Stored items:

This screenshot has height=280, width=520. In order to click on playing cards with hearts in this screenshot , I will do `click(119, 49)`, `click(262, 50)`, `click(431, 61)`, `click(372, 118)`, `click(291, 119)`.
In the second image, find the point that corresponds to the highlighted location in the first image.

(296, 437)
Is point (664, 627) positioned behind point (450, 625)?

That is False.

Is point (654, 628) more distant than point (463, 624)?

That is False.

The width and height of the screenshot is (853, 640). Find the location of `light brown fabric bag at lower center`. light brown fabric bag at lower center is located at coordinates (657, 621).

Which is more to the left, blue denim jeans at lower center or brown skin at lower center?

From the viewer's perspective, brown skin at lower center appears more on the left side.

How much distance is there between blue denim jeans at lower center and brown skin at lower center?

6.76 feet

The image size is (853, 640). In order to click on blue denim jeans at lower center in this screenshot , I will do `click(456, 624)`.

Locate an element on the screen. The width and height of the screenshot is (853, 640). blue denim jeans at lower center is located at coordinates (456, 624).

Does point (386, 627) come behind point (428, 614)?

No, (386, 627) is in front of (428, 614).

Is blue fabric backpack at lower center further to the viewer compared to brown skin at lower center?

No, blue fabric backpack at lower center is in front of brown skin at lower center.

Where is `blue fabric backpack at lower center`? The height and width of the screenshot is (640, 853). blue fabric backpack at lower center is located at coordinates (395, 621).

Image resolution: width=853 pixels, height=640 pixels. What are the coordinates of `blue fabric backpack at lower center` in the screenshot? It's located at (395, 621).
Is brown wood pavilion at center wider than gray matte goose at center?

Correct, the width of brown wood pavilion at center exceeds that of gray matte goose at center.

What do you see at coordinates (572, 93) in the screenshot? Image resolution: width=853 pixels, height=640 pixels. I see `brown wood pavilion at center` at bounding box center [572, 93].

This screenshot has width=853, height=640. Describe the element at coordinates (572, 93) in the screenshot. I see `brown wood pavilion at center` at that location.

WORK TO COMPLETE:
Render every line of the listing above as a numbered list, omitting the blank lines.

ANSWER TO THIS TASK:
1. This screenshot has height=280, width=520. In order to click on playing cards with hearts in this screenshot , I will do `click(119, 49)`, `click(262, 50)`, `click(431, 61)`, `click(372, 118)`, `click(291, 119)`.
2. In the second image, find the point that corresponds to the highlighted location in the first image.
3. (296, 437)
4. Is point (664, 627) positioned behind point (450, 625)?
5. That is False.
6. Is point (654, 628) more distant than point (463, 624)?
7. That is False.
8. The width and height of the screenshot is (853, 640). Find the location of `light brown fabric bag at lower center`. light brown fabric bag at lower center is located at coordinates (657, 621).
9. Which is more to the left, blue denim jeans at lower center or brown skin at lower center?
10. From the viewer's perspective, brown skin at lower center appears more on the left side.
11. How much distance is there between blue denim jeans at lower center and brown skin at lower center?
12. 6.76 feet
13. The image size is (853, 640). In order to click on blue denim jeans at lower center in this screenshot , I will do `click(456, 624)`.
14. Locate an element on the screen. The width and height of the screenshot is (853, 640). blue denim jeans at lower center is located at coordinates (456, 624).
15. Does point (386, 627) come behind point (428, 614)?
16. No, (386, 627) is in front of (428, 614).
17. Is blue fabric backpack at lower center further to the viewer compared to brown skin at lower center?
18. No, blue fabric backpack at lower center is in front of brown skin at lower center.
19. Where is `blue fabric backpack at lower center`? The height and width of the screenshot is (640, 853). blue fabric backpack at lower center is located at coordinates (395, 621).
20. Image resolution: width=853 pixels, height=640 pixels. What are the coordinates of `blue fabric backpack at lower center` in the screenshot? It's located at (395, 621).
21. Is brown wood pavilion at center wider than gray matte goose at center?
22. Correct, the width of brown wood pavilion at center exceeds that of gray matte goose at center.
23. What do you see at coordinates (572, 93) in the screenshot? Image resolution: width=853 pixels, height=640 pixels. I see `brown wood pavilion at center` at bounding box center [572, 93].
24. This screenshot has width=853, height=640. Describe the element at coordinates (572, 93) in the screenshot. I see `brown wood pavilion at center` at that location.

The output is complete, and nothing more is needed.